Which lines of the items below contain the string "Once"? Pick out each of those lines and copy it, treating uppercase and lowercase as different.

---------- Entries supplied ----------

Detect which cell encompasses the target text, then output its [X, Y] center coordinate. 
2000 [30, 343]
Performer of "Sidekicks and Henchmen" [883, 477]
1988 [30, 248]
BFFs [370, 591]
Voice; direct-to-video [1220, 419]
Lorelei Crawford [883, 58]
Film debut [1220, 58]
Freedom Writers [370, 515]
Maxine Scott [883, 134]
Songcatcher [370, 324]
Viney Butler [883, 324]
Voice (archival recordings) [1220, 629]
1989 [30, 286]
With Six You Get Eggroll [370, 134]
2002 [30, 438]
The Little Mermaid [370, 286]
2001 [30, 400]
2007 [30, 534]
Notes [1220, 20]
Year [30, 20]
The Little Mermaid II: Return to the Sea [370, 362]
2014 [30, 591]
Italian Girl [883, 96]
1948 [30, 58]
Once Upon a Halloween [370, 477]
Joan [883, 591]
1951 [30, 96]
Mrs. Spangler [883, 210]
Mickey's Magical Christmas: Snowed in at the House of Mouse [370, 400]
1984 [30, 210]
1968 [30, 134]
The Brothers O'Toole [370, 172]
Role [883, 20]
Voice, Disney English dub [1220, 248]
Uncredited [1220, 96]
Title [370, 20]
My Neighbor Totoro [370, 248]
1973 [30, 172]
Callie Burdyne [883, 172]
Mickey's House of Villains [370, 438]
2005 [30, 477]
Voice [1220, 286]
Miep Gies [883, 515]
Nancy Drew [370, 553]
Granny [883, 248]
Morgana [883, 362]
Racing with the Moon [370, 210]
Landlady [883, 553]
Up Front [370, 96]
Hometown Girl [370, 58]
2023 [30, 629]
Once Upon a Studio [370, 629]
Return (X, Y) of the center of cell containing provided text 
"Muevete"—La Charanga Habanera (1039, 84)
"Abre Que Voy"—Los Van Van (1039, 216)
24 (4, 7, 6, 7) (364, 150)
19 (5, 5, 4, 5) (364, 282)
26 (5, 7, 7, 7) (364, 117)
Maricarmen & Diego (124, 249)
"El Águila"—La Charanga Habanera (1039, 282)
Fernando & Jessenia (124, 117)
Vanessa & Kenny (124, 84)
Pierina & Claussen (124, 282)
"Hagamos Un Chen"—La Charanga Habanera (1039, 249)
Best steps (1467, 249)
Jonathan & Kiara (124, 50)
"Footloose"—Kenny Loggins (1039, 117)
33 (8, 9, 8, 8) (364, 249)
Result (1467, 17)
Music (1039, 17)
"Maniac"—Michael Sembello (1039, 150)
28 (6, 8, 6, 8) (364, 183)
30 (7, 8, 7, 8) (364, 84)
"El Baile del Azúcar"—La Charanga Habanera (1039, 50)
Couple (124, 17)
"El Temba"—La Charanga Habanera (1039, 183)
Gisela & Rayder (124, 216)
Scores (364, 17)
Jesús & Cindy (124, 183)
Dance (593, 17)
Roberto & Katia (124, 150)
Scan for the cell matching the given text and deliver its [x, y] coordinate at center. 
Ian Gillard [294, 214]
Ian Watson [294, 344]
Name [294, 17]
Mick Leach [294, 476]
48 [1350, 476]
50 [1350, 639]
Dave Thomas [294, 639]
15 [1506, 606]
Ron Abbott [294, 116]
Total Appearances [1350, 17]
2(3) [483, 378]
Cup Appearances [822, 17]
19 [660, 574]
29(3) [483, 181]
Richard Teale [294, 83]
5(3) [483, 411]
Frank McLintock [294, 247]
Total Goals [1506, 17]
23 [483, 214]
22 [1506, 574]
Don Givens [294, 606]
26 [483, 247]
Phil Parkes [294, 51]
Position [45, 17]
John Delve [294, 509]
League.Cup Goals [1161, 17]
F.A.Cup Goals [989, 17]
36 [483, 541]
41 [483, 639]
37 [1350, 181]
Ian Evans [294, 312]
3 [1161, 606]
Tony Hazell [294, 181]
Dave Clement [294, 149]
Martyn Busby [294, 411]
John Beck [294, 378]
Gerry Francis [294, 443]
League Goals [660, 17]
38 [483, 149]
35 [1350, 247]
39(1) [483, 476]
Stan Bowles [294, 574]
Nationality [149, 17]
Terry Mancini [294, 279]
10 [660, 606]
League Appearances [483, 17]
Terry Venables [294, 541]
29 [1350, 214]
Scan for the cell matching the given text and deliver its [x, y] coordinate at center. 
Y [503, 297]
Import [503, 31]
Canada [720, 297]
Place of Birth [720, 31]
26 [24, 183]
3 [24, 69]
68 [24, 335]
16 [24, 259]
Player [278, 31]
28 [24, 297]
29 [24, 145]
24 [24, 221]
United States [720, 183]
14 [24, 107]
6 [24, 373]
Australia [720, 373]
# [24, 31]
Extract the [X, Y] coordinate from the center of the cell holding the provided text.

----------

• **Complete answer**:
Once Upon a Halloween [370, 477]
Once Upon a Studio [370, 629]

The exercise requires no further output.